## WHAT TO DO
Write out exactly, with no other output, the lines below from the one that contains "Mask: adipose tissue." through the end.

⁂

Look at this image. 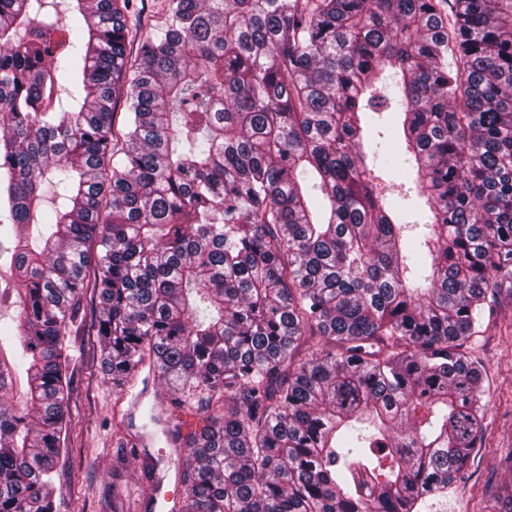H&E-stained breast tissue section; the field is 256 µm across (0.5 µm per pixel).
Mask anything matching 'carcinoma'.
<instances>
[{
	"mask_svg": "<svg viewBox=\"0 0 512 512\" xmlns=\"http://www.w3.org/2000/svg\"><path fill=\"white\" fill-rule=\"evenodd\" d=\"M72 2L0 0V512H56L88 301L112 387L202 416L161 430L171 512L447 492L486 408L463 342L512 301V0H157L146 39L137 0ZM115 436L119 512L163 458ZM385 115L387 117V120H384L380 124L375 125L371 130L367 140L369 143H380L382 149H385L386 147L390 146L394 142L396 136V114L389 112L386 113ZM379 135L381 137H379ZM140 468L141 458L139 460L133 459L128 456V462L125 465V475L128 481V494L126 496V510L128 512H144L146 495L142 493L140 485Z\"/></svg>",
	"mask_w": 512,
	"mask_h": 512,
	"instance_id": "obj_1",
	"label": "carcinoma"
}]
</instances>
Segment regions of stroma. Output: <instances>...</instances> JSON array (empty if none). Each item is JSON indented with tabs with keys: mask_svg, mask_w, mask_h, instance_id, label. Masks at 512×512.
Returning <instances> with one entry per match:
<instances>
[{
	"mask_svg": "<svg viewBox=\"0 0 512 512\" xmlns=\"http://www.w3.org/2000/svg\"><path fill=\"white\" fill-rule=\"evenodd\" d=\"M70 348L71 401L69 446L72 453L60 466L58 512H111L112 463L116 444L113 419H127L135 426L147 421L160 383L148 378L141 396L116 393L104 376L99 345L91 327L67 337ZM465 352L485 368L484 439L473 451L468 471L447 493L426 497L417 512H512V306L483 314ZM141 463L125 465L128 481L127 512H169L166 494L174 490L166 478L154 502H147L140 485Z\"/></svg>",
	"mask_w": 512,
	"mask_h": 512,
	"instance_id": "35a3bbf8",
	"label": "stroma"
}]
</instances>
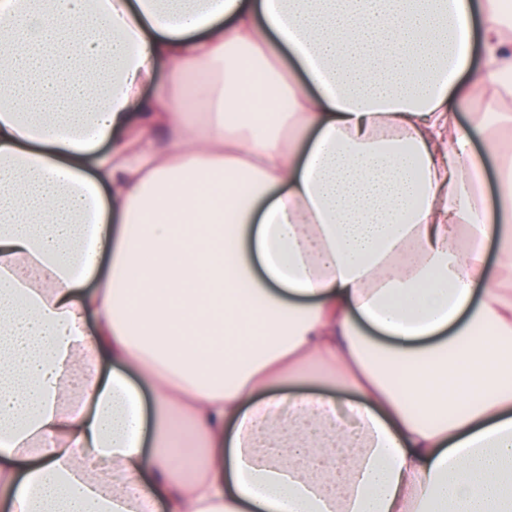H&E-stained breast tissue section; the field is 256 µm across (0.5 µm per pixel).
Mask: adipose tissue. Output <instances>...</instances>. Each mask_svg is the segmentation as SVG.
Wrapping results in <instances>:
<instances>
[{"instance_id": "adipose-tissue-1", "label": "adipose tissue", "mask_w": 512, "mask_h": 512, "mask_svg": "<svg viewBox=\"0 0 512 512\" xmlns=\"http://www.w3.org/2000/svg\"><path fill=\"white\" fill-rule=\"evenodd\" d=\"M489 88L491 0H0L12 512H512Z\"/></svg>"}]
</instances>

⁂

## THE ANSWER
Mask: adipose tissue. Output <instances>...</instances>. Each mask_svg is the segmentation as SVG.
Wrapping results in <instances>:
<instances>
[{"instance_id": "adipose-tissue-1", "label": "adipose tissue", "mask_w": 512, "mask_h": 512, "mask_svg": "<svg viewBox=\"0 0 512 512\" xmlns=\"http://www.w3.org/2000/svg\"><path fill=\"white\" fill-rule=\"evenodd\" d=\"M489 88L491 0H0L12 512H512Z\"/></svg>"}]
</instances>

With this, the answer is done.